Dataset records:

════════════════════

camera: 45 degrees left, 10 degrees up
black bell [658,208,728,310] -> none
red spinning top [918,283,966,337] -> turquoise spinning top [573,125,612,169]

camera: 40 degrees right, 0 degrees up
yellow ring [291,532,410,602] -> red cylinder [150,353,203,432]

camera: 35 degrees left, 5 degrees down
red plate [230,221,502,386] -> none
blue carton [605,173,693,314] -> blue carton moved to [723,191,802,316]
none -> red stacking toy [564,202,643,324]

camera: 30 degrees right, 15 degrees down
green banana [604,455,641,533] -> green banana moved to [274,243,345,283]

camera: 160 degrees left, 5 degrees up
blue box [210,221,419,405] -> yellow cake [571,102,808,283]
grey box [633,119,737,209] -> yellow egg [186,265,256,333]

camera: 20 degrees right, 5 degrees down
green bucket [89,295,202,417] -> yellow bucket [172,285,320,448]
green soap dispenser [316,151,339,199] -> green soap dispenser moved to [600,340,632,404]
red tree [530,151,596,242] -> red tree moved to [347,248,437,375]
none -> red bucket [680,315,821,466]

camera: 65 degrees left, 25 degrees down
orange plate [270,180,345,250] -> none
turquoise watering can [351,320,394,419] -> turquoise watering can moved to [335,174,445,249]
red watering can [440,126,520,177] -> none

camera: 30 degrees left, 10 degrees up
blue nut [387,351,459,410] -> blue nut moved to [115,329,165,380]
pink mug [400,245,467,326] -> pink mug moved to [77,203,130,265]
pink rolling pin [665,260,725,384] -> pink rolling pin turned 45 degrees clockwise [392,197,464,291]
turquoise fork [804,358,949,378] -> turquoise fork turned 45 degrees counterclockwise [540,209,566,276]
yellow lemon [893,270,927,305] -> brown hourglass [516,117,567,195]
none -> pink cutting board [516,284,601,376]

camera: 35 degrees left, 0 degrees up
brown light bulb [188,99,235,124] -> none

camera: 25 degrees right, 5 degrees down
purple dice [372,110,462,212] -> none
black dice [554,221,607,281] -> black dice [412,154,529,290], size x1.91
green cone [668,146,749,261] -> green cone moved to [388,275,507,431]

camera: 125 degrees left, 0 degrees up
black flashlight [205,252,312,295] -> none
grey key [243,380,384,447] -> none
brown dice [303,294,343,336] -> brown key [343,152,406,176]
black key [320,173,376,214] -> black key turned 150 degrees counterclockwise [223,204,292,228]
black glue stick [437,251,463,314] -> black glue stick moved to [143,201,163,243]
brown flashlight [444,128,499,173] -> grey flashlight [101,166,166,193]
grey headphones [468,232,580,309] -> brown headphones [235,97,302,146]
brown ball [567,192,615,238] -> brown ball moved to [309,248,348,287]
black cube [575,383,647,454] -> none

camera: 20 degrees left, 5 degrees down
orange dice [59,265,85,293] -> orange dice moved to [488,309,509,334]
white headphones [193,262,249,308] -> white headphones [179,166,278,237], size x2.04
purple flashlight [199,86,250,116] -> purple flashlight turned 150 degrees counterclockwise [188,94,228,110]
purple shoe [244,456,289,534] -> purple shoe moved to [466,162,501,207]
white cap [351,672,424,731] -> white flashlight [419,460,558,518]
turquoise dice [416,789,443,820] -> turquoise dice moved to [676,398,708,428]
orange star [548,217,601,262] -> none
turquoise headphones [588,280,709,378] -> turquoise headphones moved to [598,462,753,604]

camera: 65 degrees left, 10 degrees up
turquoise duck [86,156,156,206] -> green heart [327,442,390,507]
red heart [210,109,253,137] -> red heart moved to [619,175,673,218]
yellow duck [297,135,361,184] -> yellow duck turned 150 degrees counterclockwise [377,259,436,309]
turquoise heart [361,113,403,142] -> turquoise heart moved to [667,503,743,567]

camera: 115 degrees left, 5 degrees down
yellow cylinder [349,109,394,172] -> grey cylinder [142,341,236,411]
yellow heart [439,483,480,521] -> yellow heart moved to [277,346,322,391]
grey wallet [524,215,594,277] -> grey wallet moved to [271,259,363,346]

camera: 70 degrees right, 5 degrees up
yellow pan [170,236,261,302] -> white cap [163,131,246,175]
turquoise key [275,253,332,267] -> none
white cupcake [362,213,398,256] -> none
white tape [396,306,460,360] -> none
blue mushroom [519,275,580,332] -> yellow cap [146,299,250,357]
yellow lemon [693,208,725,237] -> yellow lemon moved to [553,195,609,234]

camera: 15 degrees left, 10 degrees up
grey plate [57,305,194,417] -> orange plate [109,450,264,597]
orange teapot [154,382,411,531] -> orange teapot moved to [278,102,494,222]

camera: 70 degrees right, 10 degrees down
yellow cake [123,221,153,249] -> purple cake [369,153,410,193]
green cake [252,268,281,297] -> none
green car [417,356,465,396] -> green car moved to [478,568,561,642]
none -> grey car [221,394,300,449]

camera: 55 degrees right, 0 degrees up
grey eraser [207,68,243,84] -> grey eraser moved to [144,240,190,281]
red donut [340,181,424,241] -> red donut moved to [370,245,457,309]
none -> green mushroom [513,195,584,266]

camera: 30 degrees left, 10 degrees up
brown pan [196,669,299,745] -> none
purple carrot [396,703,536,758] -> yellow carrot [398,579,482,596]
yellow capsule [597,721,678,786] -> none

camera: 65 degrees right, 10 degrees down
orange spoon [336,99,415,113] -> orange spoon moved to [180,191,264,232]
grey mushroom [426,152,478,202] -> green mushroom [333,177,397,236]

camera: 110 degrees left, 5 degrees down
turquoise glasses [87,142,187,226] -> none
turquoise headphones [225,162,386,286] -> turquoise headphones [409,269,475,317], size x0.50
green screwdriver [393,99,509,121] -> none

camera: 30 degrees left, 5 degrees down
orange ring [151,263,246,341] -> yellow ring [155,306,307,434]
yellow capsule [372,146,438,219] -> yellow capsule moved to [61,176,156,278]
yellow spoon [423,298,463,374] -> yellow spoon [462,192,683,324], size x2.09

════════════════════

Output the records above in full, with nothing altered.

*RESULT FOR THIS EXERCISE*
camera: 45 degrees left, 10 degrees up
black bell [658,208,728,310] -> none
red spinning top [918,283,966,337] -> turquoise spinning top [573,125,612,169]

camera: 40 degrees right, 0 degrees up
yellow ring [291,532,410,602] -> red cylinder [150,353,203,432]

camera: 35 degrees left, 5 degrees down
red plate [230,221,502,386] -> none
blue carton [605,173,693,314] -> blue carton moved to [723,191,802,316]
none -> red stacking toy [564,202,643,324]

camera: 30 degrees right, 15 degrees down
green banana [604,455,641,533] -> green banana moved to [274,243,345,283]

camera: 160 degrees left, 5 degrees up
blue box [210,221,419,405] -> yellow cake [571,102,808,283]
grey box [633,119,737,209] -> yellow egg [186,265,256,333]

camera: 20 degrees right, 5 degrees down
green bucket [89,295,202,417] -> yellow bucket [172,285,320,448]
green soap dispenser [316,151,339,199] -> green soap dispenser moved to [600,340,632,404]
red tree [530,151,596,242] -> red tree moved to [347,248,437,375]
none -> red bucket [680,315,821,466]

camera: 65 degrees left, 25 degrees down
orange plate [270,180,345,250] -> none
turquoise watering can [351,320,394,419] -> turquoise watering can moved to [335,174,445,249]
red watering can [440,126,520,177] -> none

camera: 30 degrees left, 10 degrees up
blue nut [387,351,459,410] -> blue nut moved to [115,329,165,380]
pink mug [400,245,467,326] -> pink mug moved to [77,203,130,265]
pink rolling pin [665,260,725,384] -> pink rolling pin turned 45 degrees clockwise [392,197,464,291]
turquoise fork [804,358,949,378] -> turquoise fork turned 45 degrees counterclockwise [540,209,566,276]
yellow lemon [893,270,927,305] -> brown hourglass [516,117,567,195]
none -> pink cutting board [516,284,601,376]

camera: 35 degrees left, 0 degrees up
brown light bulb [188,99,235,124] -> none

camera: 25 degrees right, 5 degrees down
purple dice [372,110,462,212] -> none
black dice [554,221,607,281] -> black dice [412,154,529,290], size x1.91
green cone [668,146,749,261] -> green cone moved to [388,275,507,431]

camera: 125 degrees left, 0 degrees up
black flashlight [205,252,312,295] -> none
grey key [243,380,384,447] -> none
brown dice [303,294,343,336] -> brown key [343,152,406,176]
black key [320,173,376,214] -> black key turned 150 degrees counterclockwise [223,204,292,228]
black glue stick [437,251,463,314] -> black glue stick moved to [143,201,163,243]
brown flashlight [444,128,499,173] -> grey flashlight [101,166,166,193]
grey headphones [468,232,580,309] -> brown headphones [235,97,302,146]
brown ball [567,192,615,238] -> brown ball moved to [309,248,348,287]
black cube [575,383,647,454] -> none

camera: 20 degrees left, 5 degrees down
orange dice [59,265,85,293] -> orange dice moved to [488,309,509,334]
white headphones [193,262,249,308] -> white headphones [179,166,278,237], size x2.04
purple flashlight [199,86,250,116] -> purple flashlight turned 150 degrees counterclockwise [188,94,228,110]
purple shoe [244,456,289,534] -> purple shoe moved to [466,162,501,207]
white cap [351,672,424,731] -> white flashlight [419,460,558,518]
turquoise dice [416,789,443,820] -> turquoise dice moved to [676,398,708,428]
orange star [548,217,601,262] -> none
turquoise headphones [588,280,709,378] -> turquoise headphones moved to [598,462,753,604]

camera: 65 degrees left, 10 degrees up
turquoise duck [86,156,156,206] -> green heart [327,442,390,507]
red heart [210,109,253,137] -> red heart moved to [619,175,673,218]
yellow duck [297,135,361,184] -> yellow duck turned 150 degrees counterclockwise [377,259,436,309]
turquoise heart [361,113,403,142] -> turquoise heart moved to [667,503,743,567]

camera: 115 degrees left, 5 degrees down
yellow cylinder [349,109,394,172] -> grey cylinder [142,341,236,411]
yellow heart [439,483,480,521] -> yellow heart moved to [277,346,322,391]
grey wallet [524,215,594,277] -> grey wallet moved to [271,259,363,346]

camera: 70 degrees right, 5 degrees up
yellow pan [170,236,261,302] -> white cap [163,131,246,175]
turquoise key [275,253,332,267] -> none
white cupcake [362,213,398,256] -> none
white tape [396,306,460,360] -> none
blue mushroom [519,275,580,332] -> yellow cap [146,299,250,357]
yellow lemon [693,208,725,237] -> yellow lemon moved to [553,195,609,234]

camera: 15 degrees left, 10 degrees up
grey plate [57,305,194,417] -> orange plate [109,450,264,597]
orange teapot [154,382,411,531] -> orange teapot moved to [278,102,494,222]

camera: 70 degrees right, 10 degrees down
yellow cake [123,221,153,249] -> purple cake [369,153,410,193]
green cake [252,268,281,297] -> none
green car [417,356,465,396] -> green car moved to [478,568,561,642]
none -> grey car [221,394,300,449]

camera: 55 degrees right, 0 degrees up
grey eraser [207,68,243,84] -> grey eraser moved to [144,240,190,281]
red donut [340,181,424,241] -> red donut moved to [370,245,457,309]
none -> green mushroom [513,195,584,266]

camera: 30 degrees left, 10 degrees up
brown pan [196,669,299,745] -> none
purple carrot [396,703,536,758] -> yellow carrot [398,579,482,596]
yellow capsule [597,721,678,786] -> none

camera: 65 degrees right, 10 degrees down
orange spoon [336,99,415,113] -> orange spoon moved to [180,191,264,232]
grey mushroom [426,152,478,202] -> green mushroom [333,177,397,236]

camera: 110 degrees left, 5 degrees down
turquoise glasses [87,142,187,226] -> none
turquoise headphones [225,162,386,286] -> turquoise headphones [409,269,475,317], size x0.50
green screwdriver [393,99,509,121] -> none

camera: 30 degrees left, 5 degrees down
orange ring [151,263,246,341] -> yellow ring [155,306,307,434]
yellow capsule [372,146,438,219] -> yellow capsule moved to [61,176,156,278]
yellow spoon [423,298,463,374] -> yellow spoon [462,192,683,324], size x2.09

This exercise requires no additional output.